List each line of the listing below that contains the string "kern".
--- BEGIN THE DATA ---
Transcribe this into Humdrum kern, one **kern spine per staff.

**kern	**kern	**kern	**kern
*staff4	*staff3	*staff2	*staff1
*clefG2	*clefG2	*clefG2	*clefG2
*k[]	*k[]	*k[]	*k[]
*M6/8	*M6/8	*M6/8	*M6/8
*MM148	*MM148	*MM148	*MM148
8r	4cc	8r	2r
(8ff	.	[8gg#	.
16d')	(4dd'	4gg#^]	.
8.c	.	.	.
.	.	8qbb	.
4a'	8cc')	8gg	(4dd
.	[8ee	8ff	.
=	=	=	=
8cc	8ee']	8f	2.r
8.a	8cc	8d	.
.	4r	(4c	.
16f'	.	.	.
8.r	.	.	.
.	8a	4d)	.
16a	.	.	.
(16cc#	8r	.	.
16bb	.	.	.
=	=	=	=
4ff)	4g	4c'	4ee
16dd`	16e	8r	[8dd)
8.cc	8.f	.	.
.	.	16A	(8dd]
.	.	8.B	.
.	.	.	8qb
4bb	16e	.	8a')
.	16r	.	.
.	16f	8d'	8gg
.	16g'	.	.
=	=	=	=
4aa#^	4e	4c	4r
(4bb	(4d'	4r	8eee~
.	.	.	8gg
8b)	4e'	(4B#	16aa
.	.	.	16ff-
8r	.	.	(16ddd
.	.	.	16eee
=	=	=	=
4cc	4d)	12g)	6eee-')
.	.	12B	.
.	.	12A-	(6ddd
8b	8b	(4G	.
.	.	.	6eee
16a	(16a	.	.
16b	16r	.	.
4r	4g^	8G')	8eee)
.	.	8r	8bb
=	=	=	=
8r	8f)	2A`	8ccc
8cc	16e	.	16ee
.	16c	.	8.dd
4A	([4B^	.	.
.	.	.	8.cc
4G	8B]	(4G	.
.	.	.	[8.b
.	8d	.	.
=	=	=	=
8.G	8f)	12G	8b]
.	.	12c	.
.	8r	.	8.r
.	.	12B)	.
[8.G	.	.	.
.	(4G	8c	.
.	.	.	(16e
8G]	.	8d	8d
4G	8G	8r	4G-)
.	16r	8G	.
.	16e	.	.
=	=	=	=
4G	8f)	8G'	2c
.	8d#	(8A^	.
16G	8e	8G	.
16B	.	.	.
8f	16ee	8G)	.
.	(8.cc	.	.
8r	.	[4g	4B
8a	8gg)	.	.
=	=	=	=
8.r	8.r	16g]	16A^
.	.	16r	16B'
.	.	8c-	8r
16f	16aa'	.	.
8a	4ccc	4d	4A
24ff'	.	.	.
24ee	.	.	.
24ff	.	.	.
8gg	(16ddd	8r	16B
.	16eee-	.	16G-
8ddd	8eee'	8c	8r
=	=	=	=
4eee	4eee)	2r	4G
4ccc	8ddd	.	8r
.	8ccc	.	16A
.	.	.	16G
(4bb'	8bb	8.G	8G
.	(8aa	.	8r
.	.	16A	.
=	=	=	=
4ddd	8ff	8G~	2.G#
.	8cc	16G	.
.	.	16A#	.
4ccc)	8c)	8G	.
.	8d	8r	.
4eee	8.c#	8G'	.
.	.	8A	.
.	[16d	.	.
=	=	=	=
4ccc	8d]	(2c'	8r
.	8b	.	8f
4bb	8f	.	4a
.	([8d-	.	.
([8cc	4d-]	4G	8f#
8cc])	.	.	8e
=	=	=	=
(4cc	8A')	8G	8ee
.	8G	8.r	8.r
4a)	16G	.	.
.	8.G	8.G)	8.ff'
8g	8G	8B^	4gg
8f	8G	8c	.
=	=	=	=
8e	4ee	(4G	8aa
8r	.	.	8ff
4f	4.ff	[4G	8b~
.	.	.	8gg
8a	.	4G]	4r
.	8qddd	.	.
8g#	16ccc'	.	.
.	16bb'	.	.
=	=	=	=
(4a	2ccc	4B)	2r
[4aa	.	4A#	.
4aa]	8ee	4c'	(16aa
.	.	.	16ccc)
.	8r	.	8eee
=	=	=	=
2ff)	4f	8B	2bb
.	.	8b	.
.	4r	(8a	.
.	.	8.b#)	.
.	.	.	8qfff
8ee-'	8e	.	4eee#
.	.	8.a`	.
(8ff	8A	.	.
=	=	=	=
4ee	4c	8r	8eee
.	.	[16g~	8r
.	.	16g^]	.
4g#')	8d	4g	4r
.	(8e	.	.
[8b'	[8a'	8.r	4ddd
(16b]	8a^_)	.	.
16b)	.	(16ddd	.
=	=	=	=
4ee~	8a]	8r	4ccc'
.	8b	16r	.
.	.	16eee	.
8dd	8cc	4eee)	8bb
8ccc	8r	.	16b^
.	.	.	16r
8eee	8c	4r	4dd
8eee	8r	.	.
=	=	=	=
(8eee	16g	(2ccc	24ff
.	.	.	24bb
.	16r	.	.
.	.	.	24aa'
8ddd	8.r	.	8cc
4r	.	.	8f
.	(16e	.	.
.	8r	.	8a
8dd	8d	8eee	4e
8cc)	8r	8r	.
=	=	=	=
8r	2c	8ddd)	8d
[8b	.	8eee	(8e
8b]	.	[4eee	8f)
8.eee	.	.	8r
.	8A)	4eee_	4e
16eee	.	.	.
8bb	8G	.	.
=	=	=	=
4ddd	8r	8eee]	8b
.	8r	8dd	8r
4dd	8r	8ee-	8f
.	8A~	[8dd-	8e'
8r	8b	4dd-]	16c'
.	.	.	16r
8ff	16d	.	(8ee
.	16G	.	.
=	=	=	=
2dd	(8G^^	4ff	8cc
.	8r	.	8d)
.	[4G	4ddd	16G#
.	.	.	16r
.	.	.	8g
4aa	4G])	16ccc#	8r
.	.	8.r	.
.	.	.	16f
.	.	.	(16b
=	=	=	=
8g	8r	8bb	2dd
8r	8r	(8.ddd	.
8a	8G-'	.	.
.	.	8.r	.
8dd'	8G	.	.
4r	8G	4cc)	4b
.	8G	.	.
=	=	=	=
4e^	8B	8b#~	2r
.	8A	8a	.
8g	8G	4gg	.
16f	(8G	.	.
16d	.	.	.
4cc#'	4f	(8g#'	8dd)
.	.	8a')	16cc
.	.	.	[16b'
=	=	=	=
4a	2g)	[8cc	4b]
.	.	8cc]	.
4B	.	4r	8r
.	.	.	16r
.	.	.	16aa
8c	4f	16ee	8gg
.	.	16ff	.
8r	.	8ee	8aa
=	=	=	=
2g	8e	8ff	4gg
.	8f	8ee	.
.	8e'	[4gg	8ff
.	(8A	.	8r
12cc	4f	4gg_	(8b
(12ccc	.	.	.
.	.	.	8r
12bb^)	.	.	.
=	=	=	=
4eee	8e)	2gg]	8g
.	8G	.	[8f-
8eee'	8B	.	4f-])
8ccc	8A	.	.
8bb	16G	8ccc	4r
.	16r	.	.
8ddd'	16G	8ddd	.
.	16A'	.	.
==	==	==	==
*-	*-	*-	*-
--- END THE DATA ---
**RESPONSE TO THIS TASK:**
Transcribe this into Humdrum kern, one **kern spine per staff.
**kern	**kern	**kern	**kern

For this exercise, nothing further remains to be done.